→ **Exercise instructions**: No pictures go in the copy. Restate, word for word, each line from the one containing "RFID pin MISO: RX -> SDA" through the last line below.

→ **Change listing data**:
=== Begin Enclosure ===
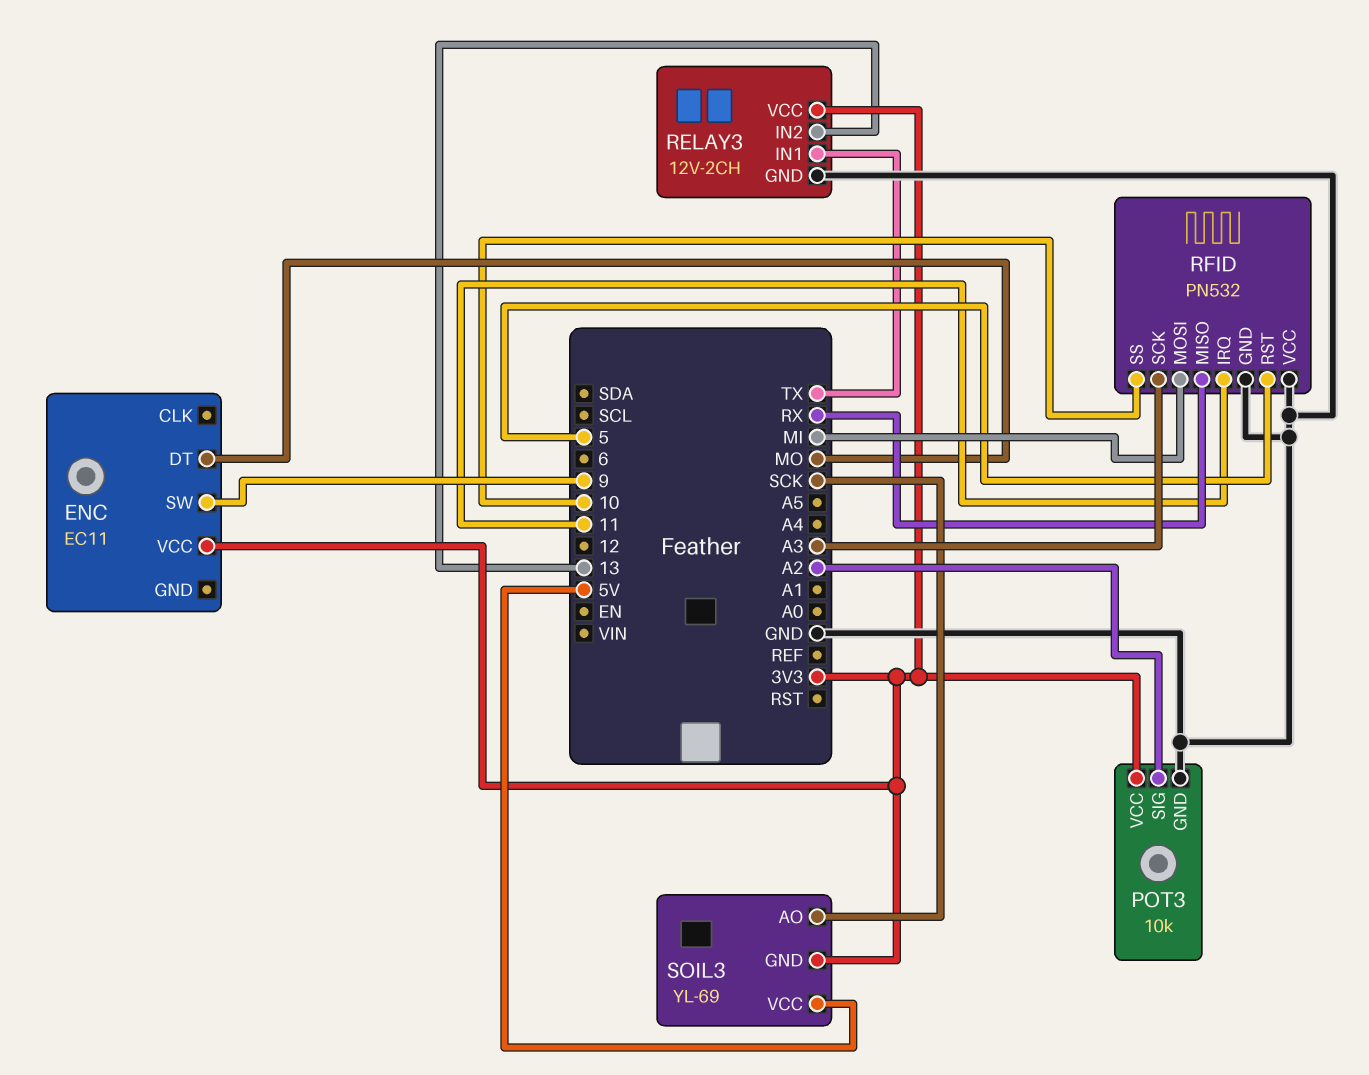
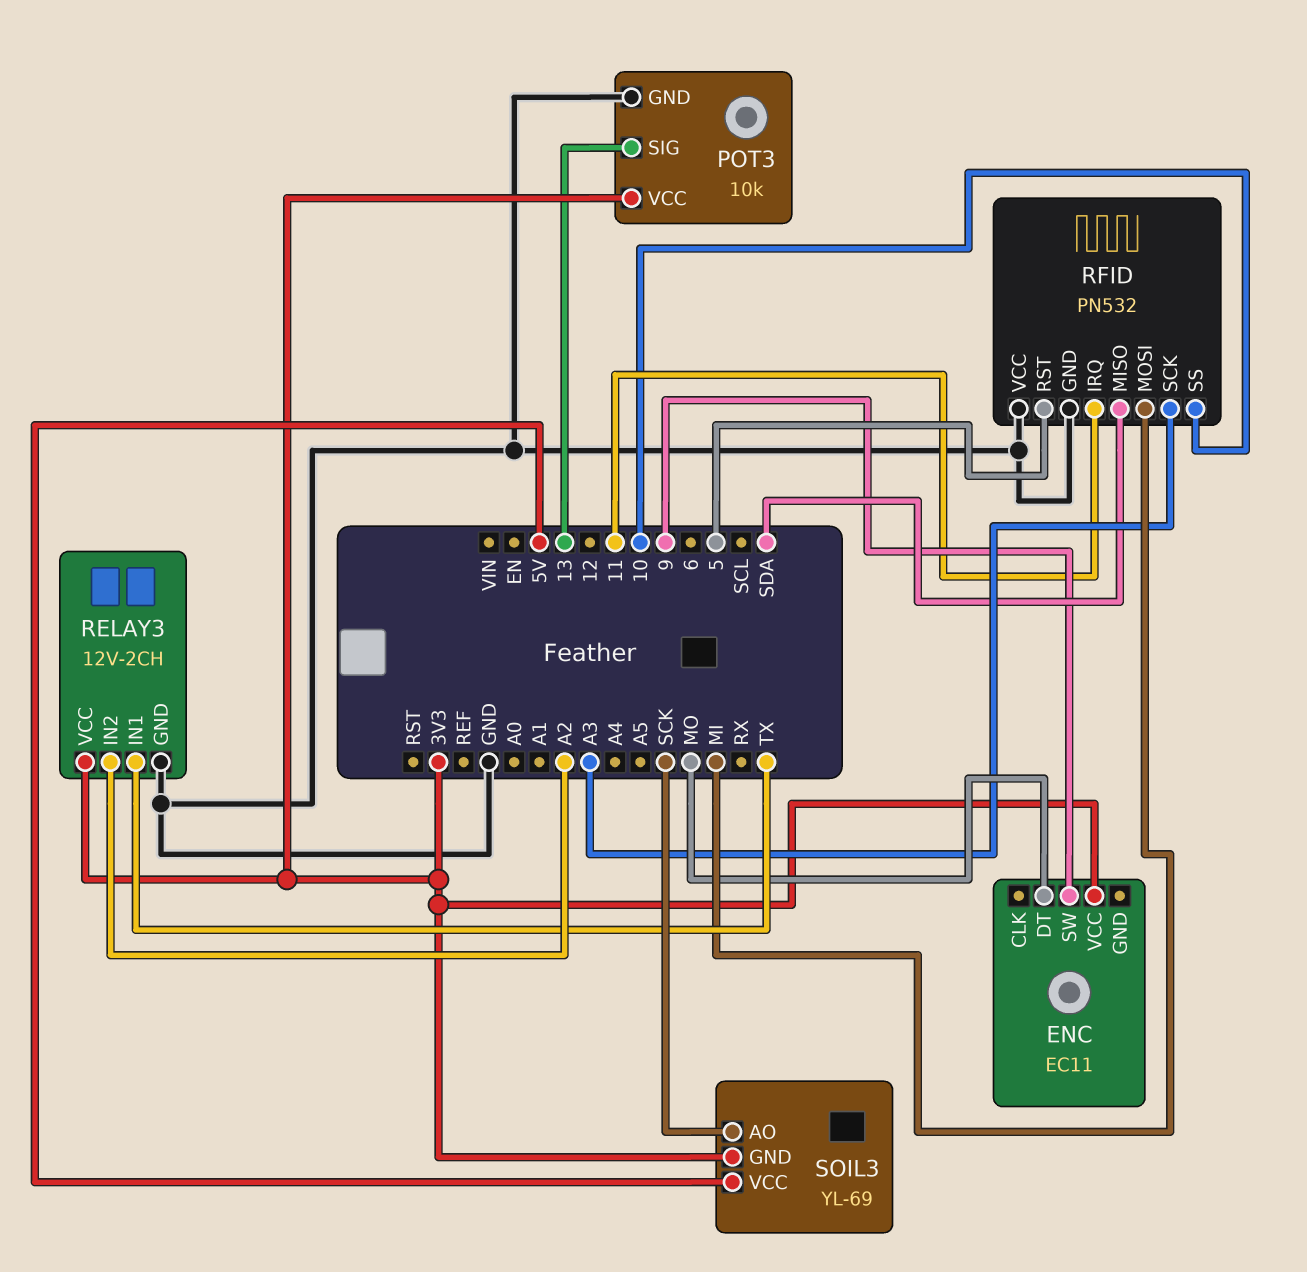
POT3 pin SIG: A2 -> 13
RELAY3 pin IN2: 13 -> A2
RFID pin MISO: RX -> SDA

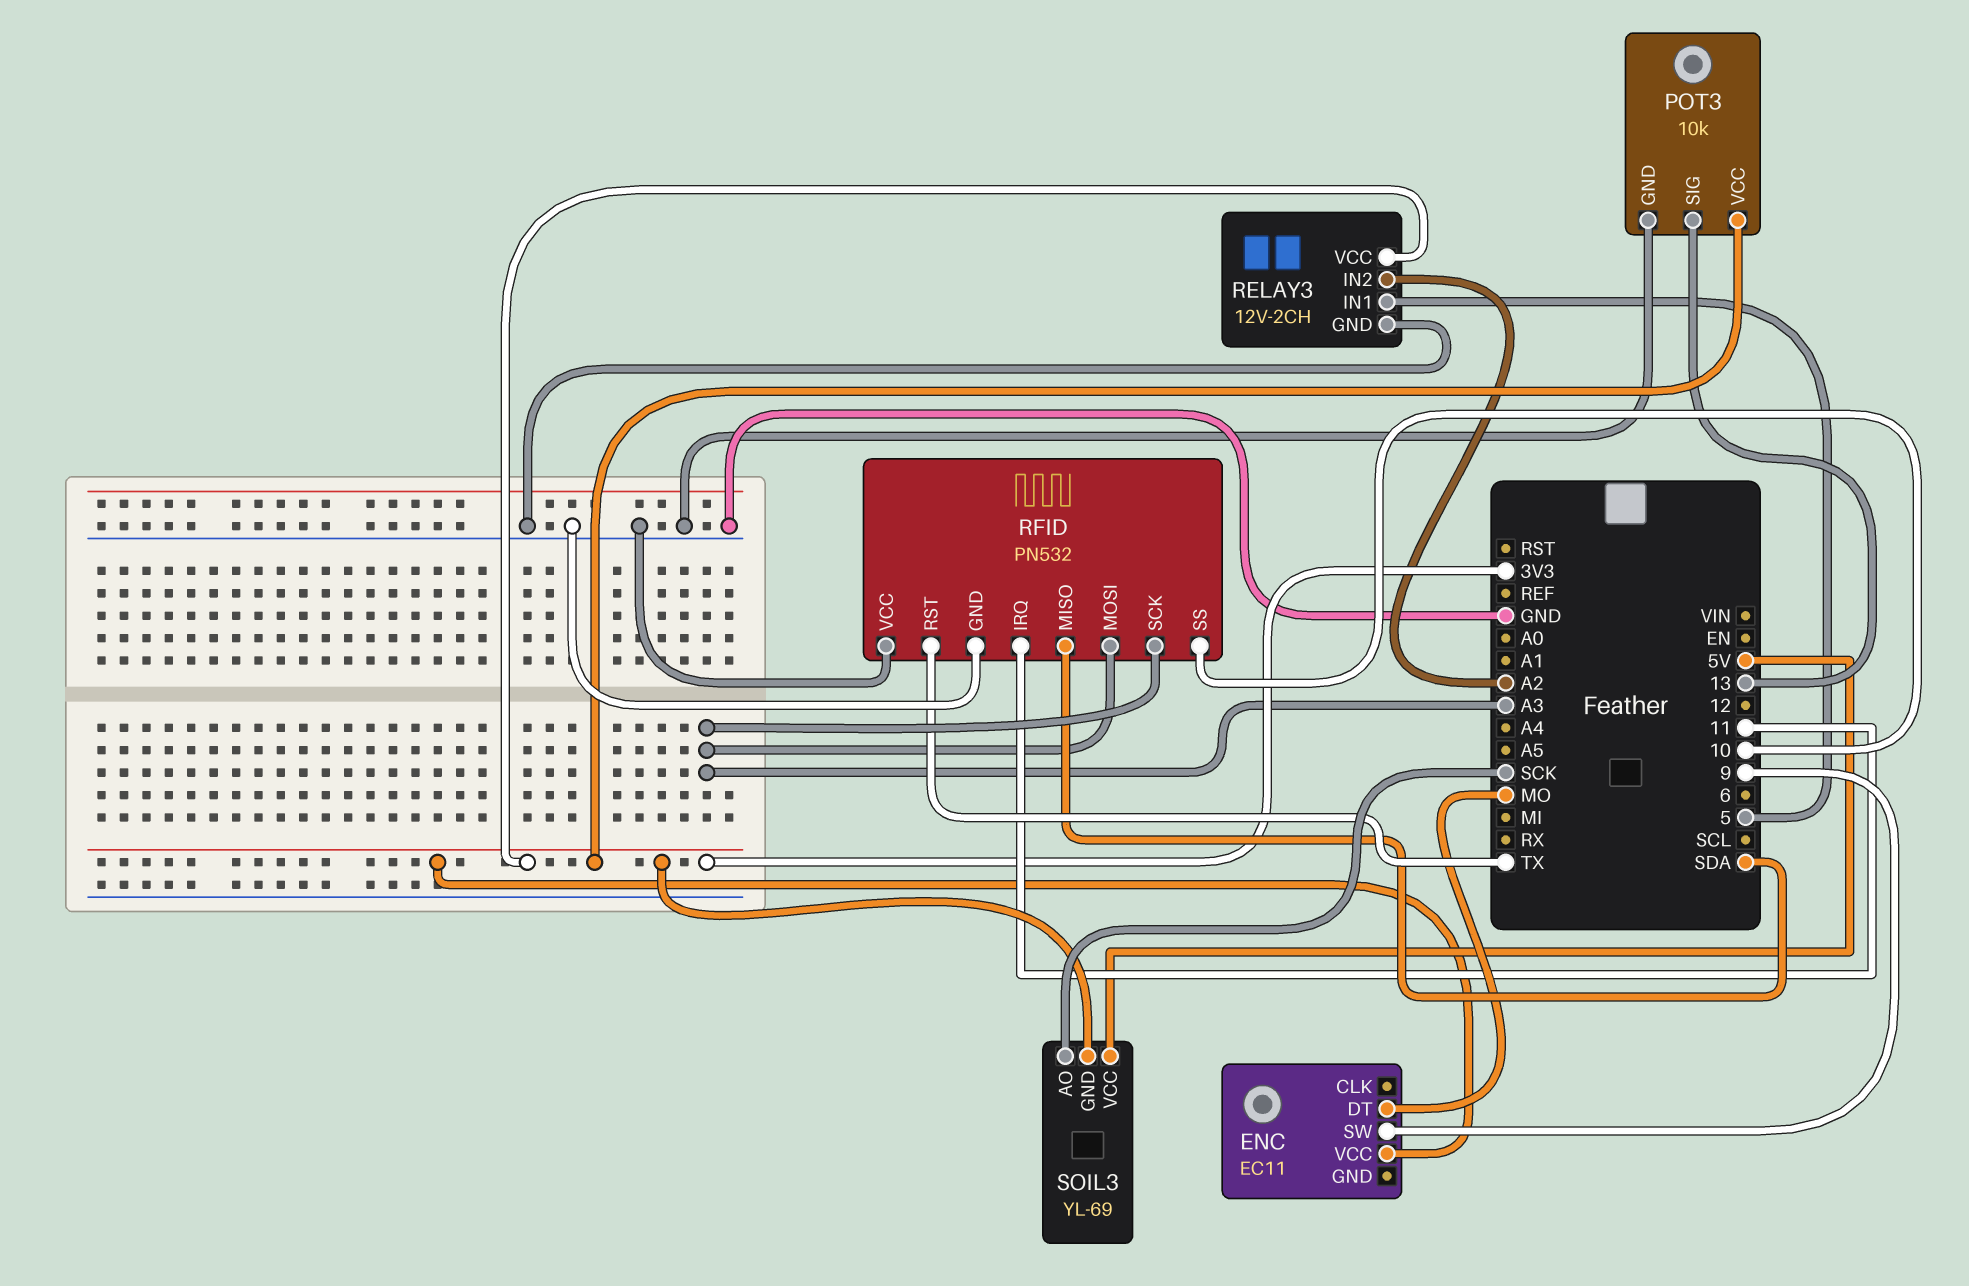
RELAY3 pin IN1: TX -> 5
RFID pin MOSI: MI -> A3
RFID pin RST: 5 -> TX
=== End Enclosure ===
→ **Expected answer**:
RFID pin MISO: RX -> SDA

RELAY3 pin IN1: TX -> 5
RFID pin MOSI: MI -> A3
RFID pin RST: 5 -> TX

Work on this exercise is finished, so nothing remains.